_DIRECTIONS FOR THIS TASK_:
Restate every record word for word, without the pictures.

_LISTED RECORDS_:

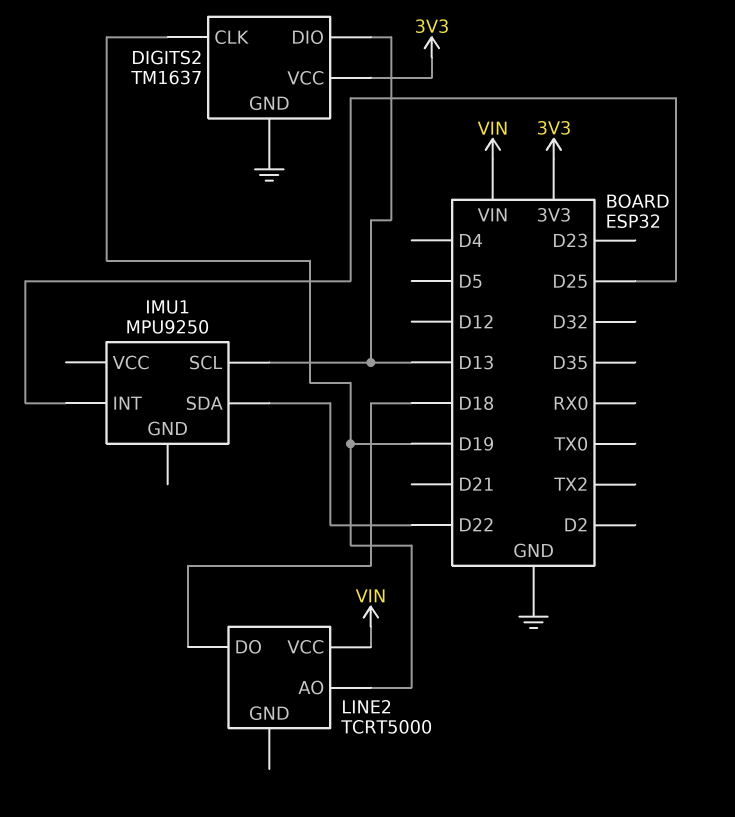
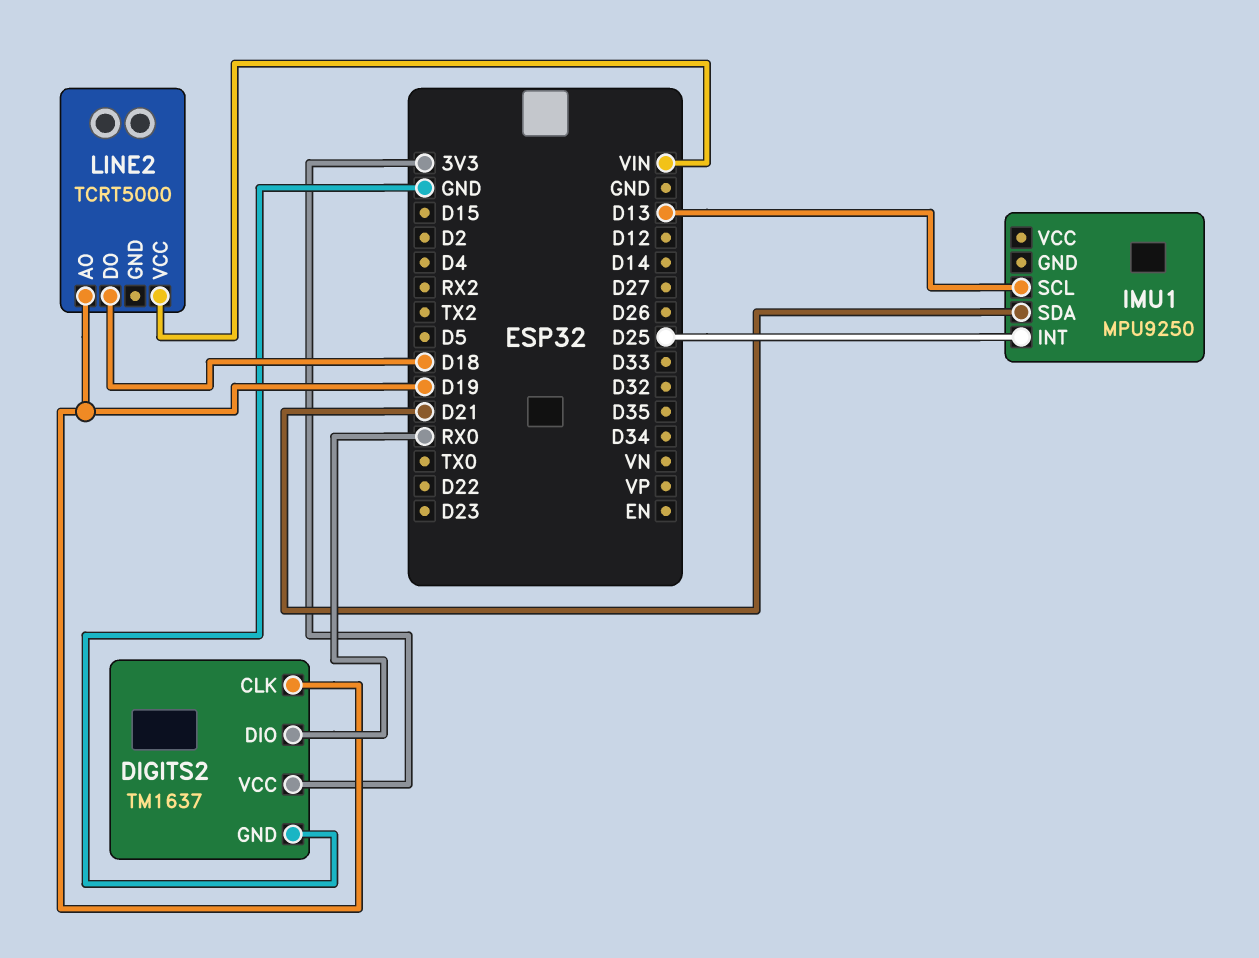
DIGITS2 pin DIO: D13 -> RX0
IMU1 pin SDA: D22 -> D21

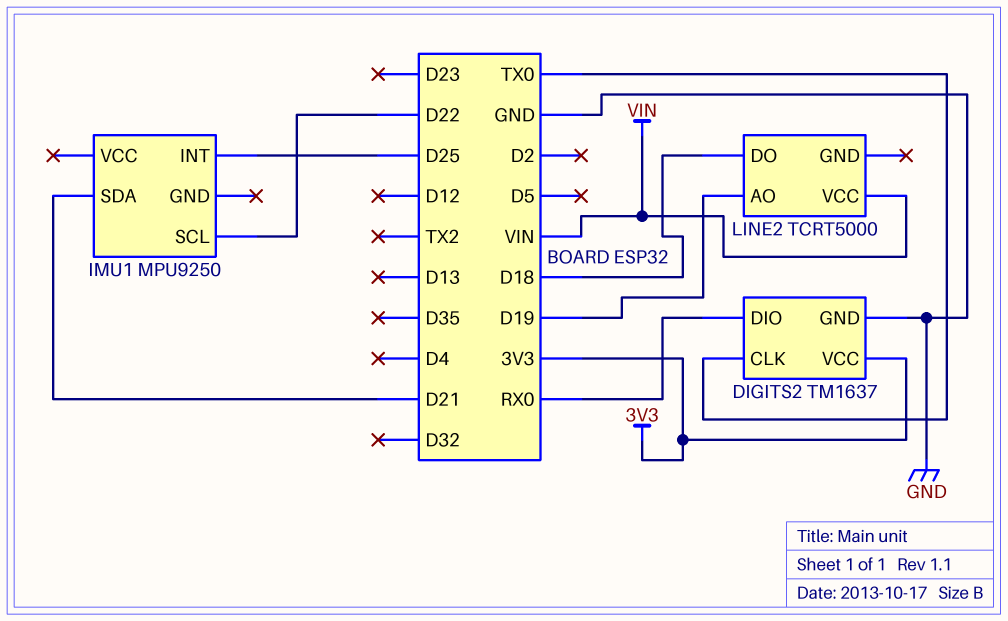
DIGITS2 pin CLK: D19 -> TX0
IMU1 pin SCL: D13 -> D22

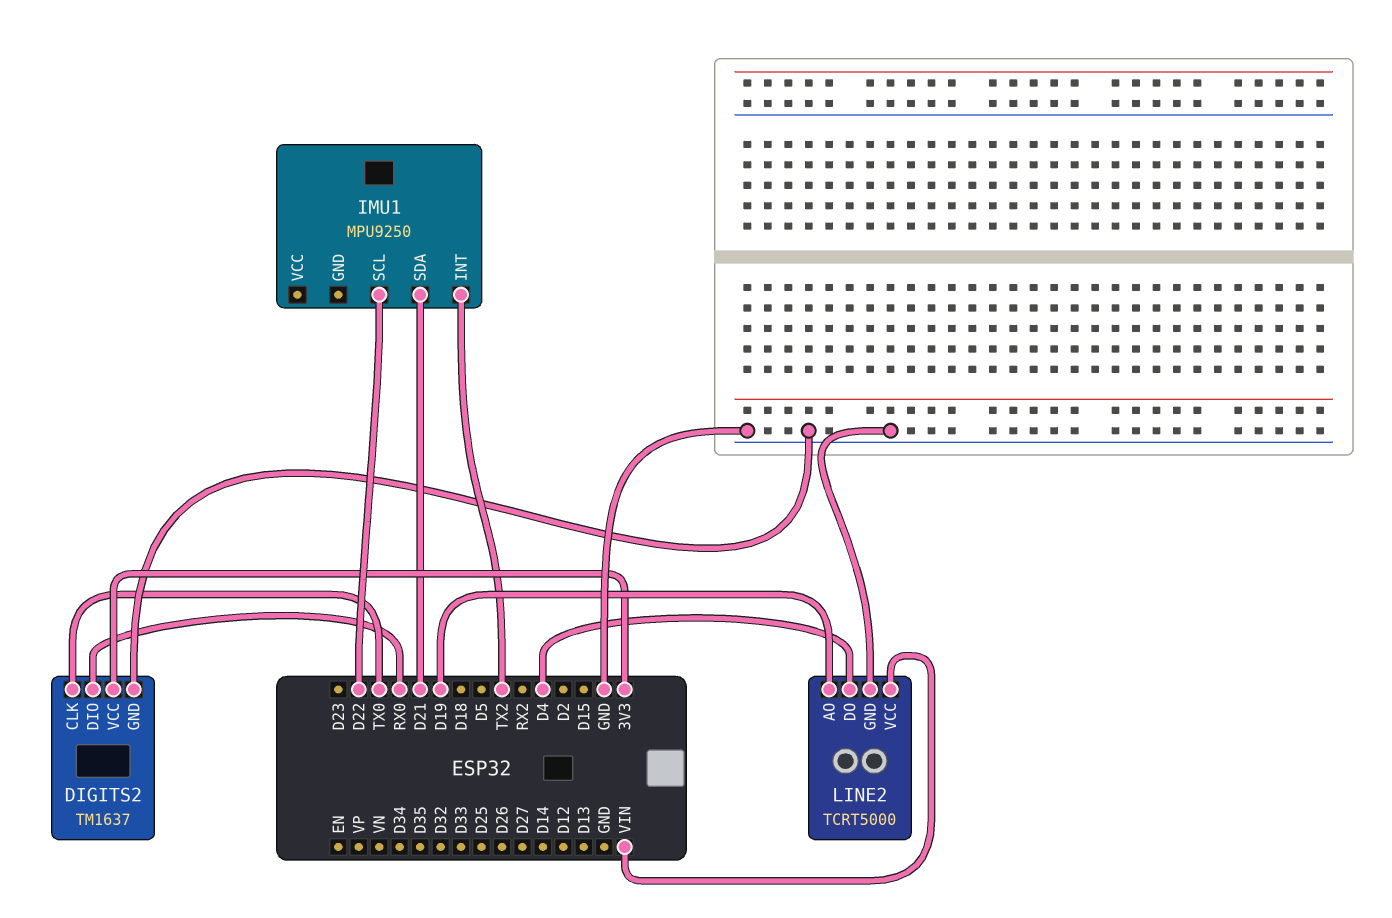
IMU1 pin INT: D25 -> TX2
LINE2 pin DO: D18 -> D4
LINE2 pin GND: none -> GND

_ANSWER AREA_:
DIGITS2 pin DIO: D13 -> RX0
IMU1 pin SDA: D22 -> D21

DIGITS2 pin CLK: D19 -> TX0
IMU1 pin SCL: D13 -> D22

IMU1 pin INT: D25 -> TX2
LINE2 pin DO: D18 -> D4
LINE2 pin GND: none -> GND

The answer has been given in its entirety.